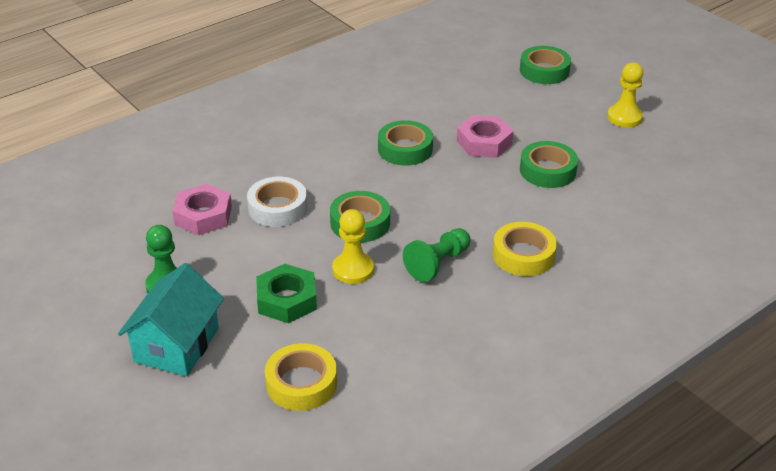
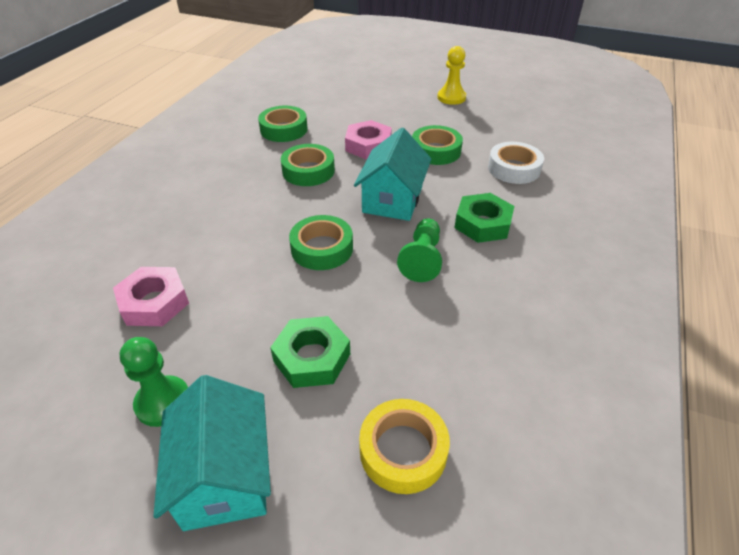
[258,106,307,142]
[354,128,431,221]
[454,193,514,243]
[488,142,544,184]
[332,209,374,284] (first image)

→ **WHAT NEEDS TO BE DONE**: Output the full material above exactly, leaving every picture out.

→ **SOLUTION TO THIS EXERCISE**:
[258,106,307,142]
[354,128,431,221]
[454,193,514,243]
[488,142,544,184]
[332,209,374,284] (first image)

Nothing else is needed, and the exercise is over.